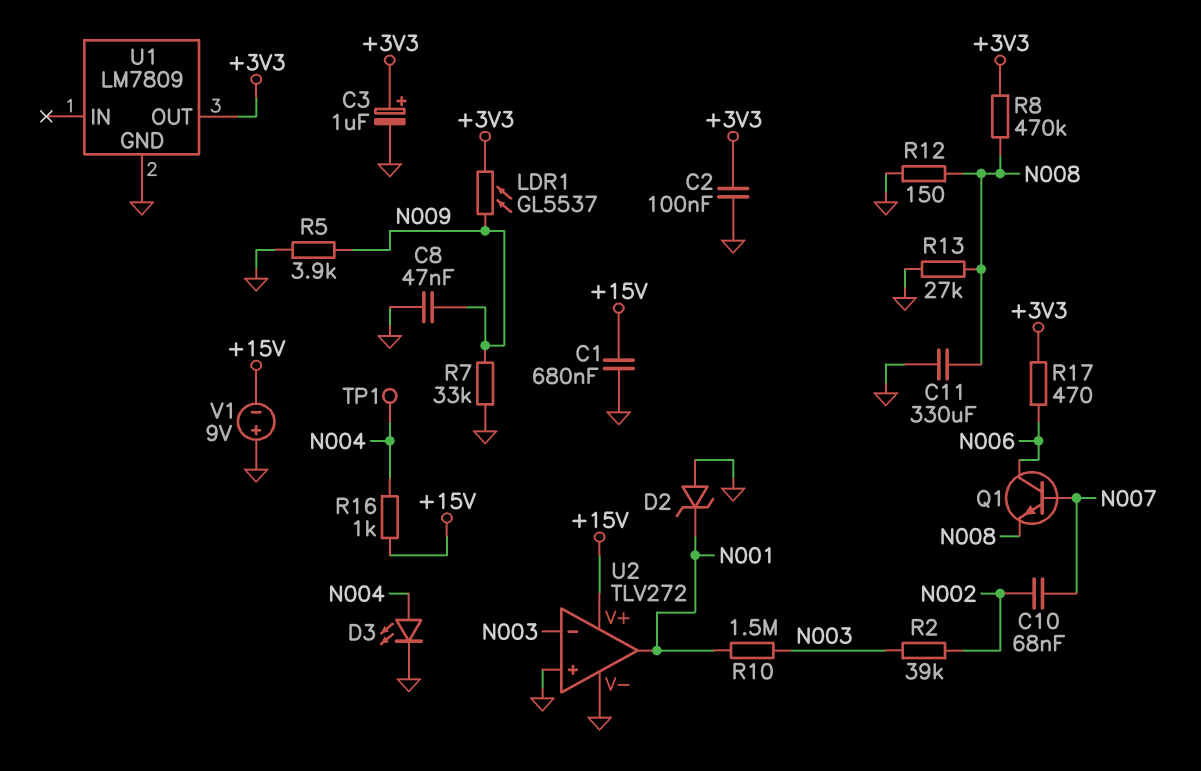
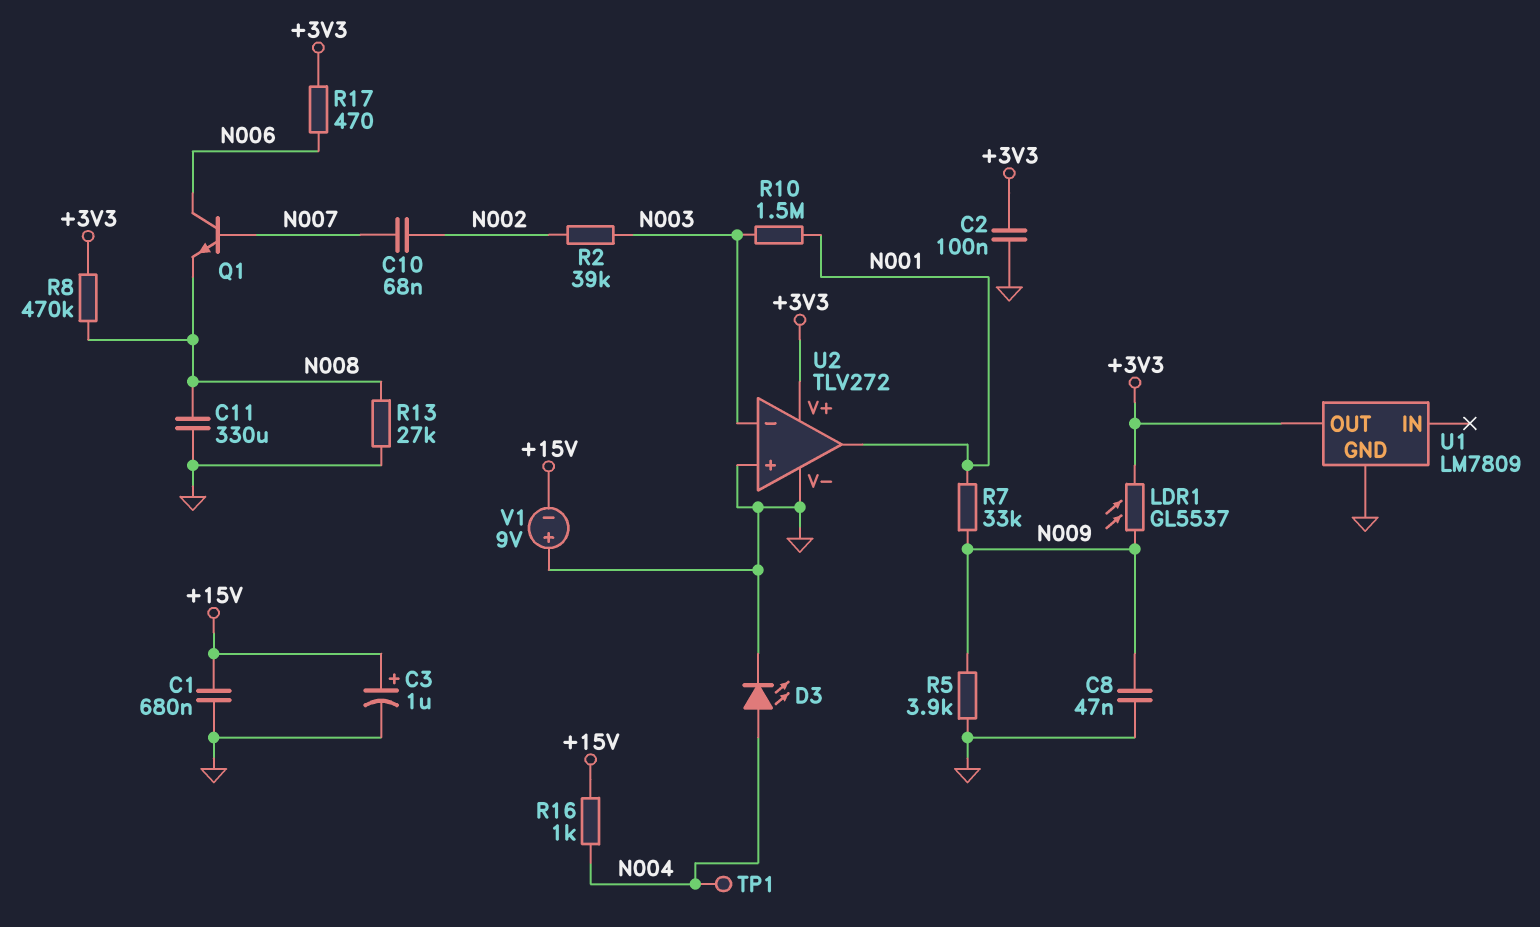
C3: 1uF (plus +3V3, minus GND) -> 1uF (plus +15V, minus GND)
D2: zener (A GND, K N001) -> none
R7: 33k (GND, N009) -> 33k (N001, N009)
R12: 150 (GND, N008) -> none
U2 pin V+: +15V -> +3V3

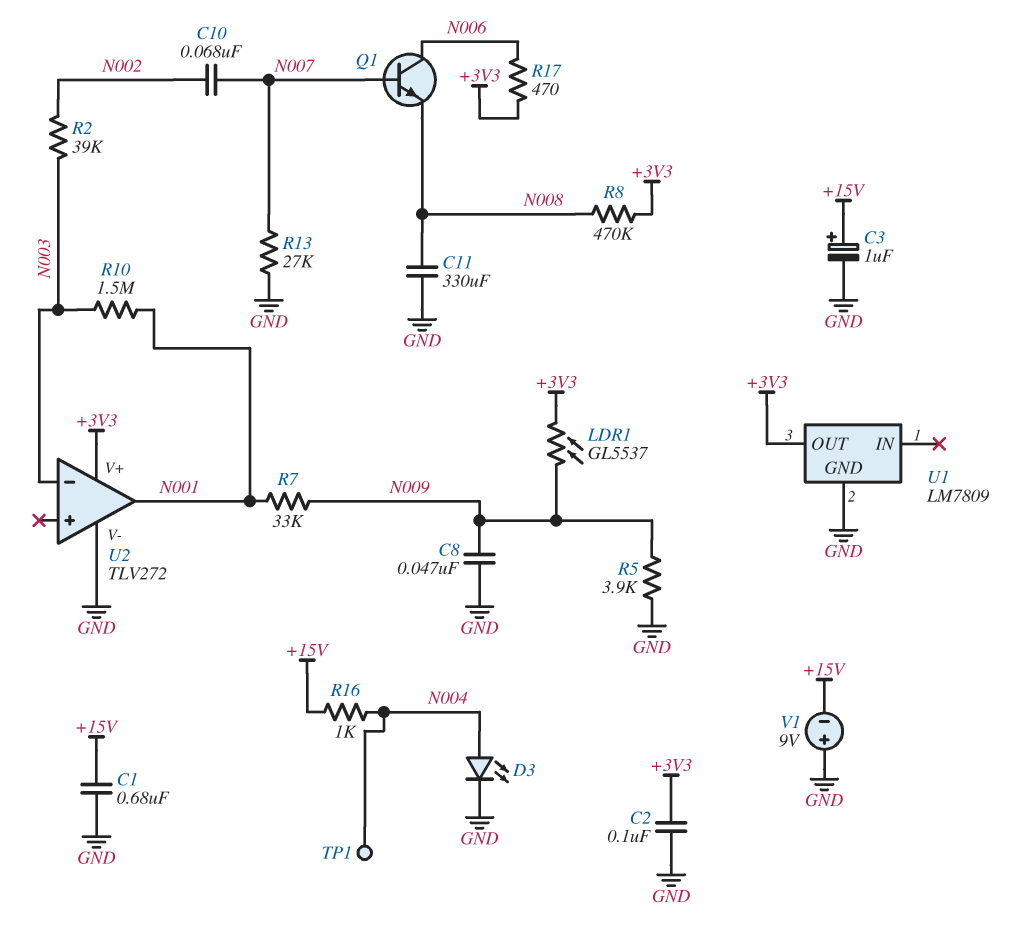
R13: 27k (GND, N008) -> 27k (GND, N007)
U2 pin in+: GND -> none

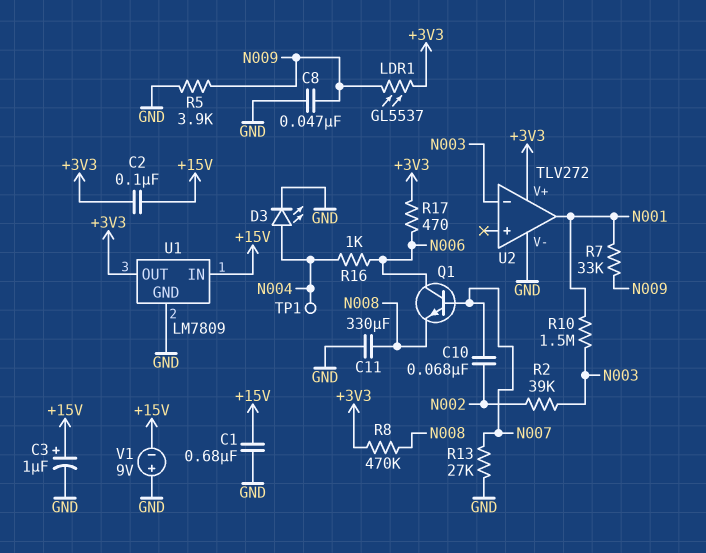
C2: 100nF (+3V3, GND) -> 100nF (+3V3, +15V)
R16: 1k (+15V, N004) -> 1k (N004, N006)
U1 pin IN: none -> +15V

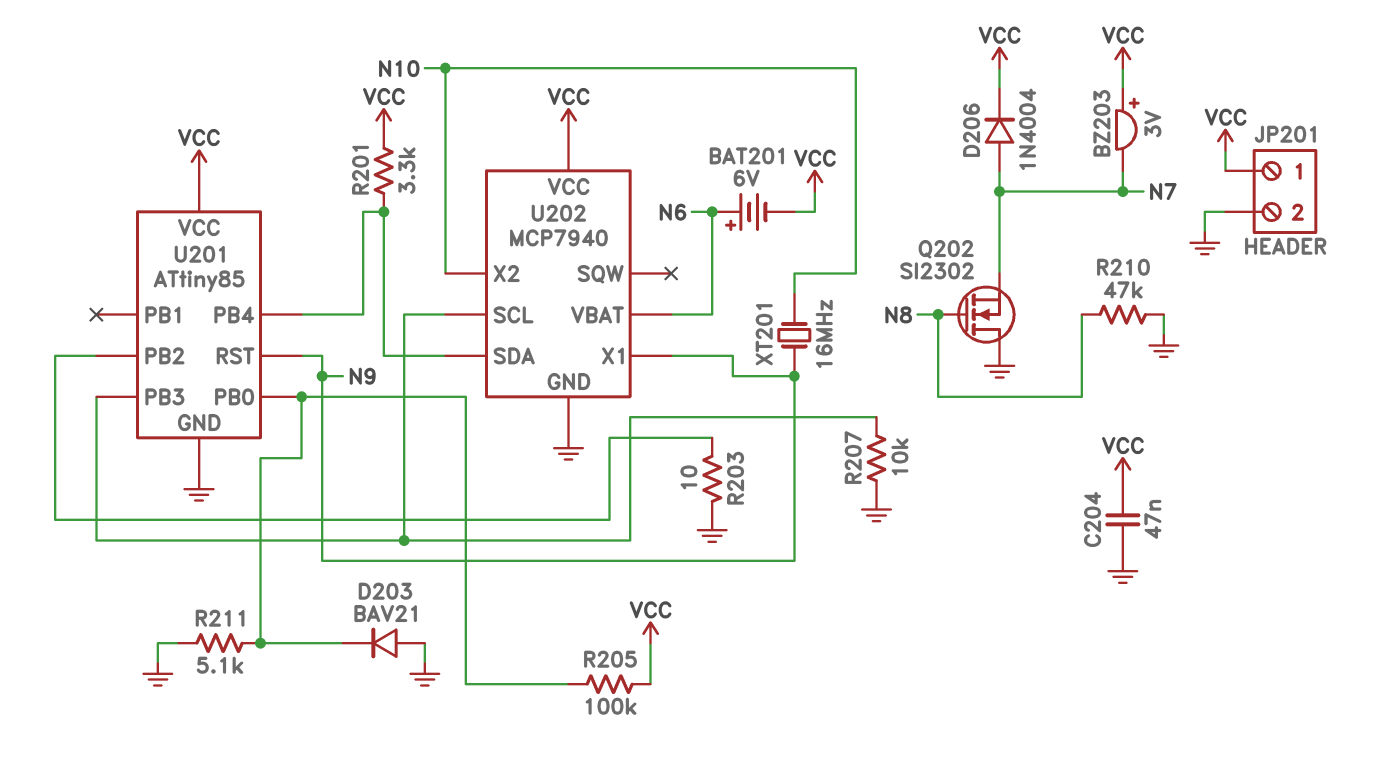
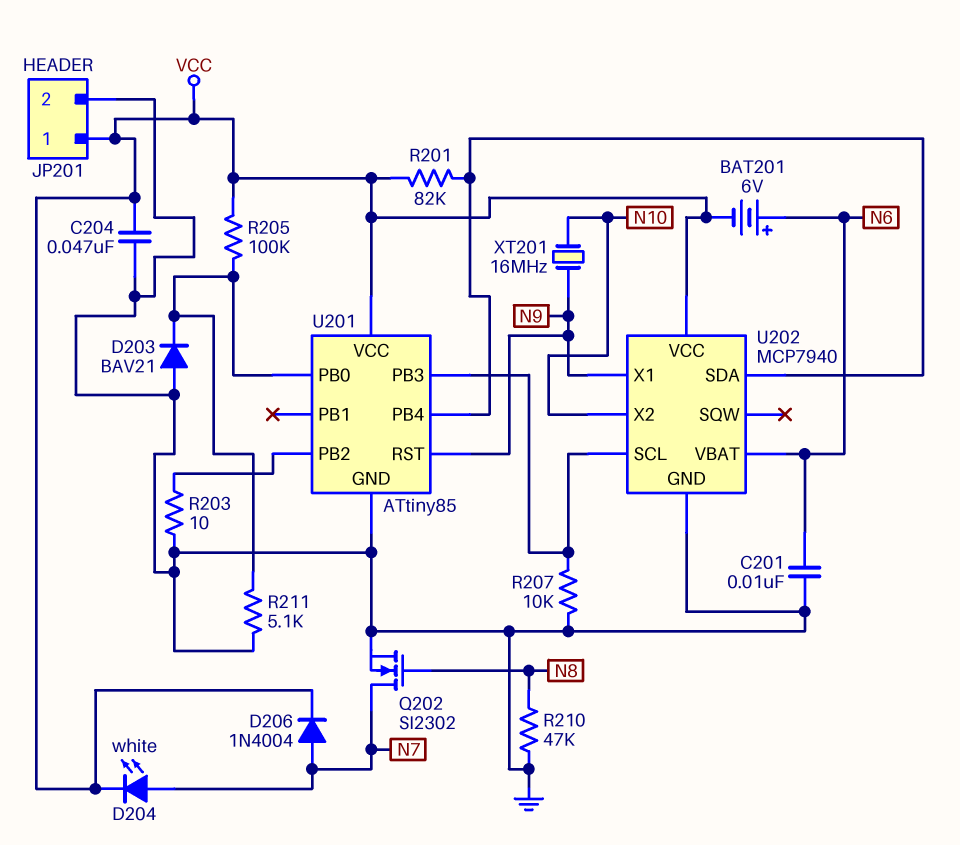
BZ203: buzzer 3V (plus VCC, minus N7) -> none
C201: none -> 10nF (GND, N6)
D204: none -> LED white (A N7, K VCC)
Q202: NMOS SI2302 (G N8, D GND, S N7) -> NMOS SI2302 (G N8, D N7, S GND)
R201: 3.3k (U201/PB4, VCC) -> 82k (U201/PB4, VCC)

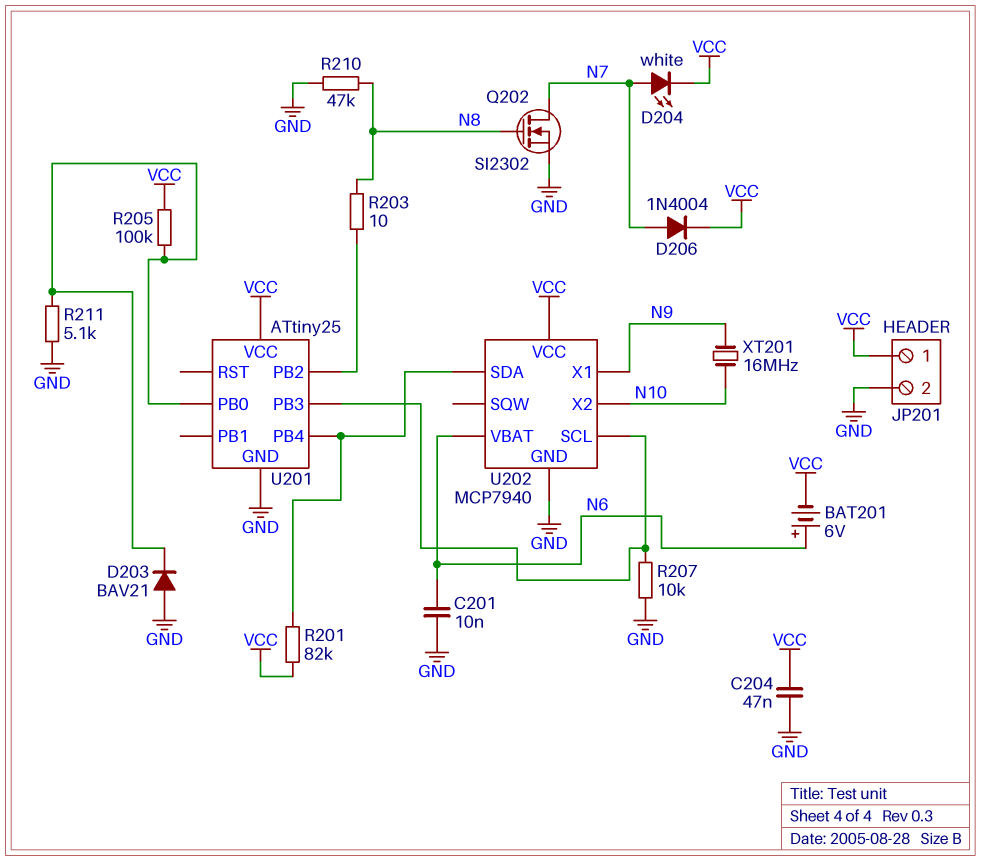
R203: 10 (GND, U201/PB2) -> 10 (N8, U201/PB2)
U201: ATtiny85 -> ATtiny25
U201 pin RST: N9 -> none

━━━━

§ GOAL OF THE EXERCISE: Copy exactly and only this span: the line with "R201: 3.3k (U201/PB4, VCC)" through the final line of the entries, both ends included, with the pictures left out.

§ RESULT FOR THIS EXERCISE:
R201: 3.3k (U201/PB4, VCC) -> 82k (U201/PB4, VCC)

R203: 10 (GND, U201/PB2) -> 10 (N8, U201/PB2)
U201: ATtiny85 -> ATtiny25
U201 pin RST: N9 -> none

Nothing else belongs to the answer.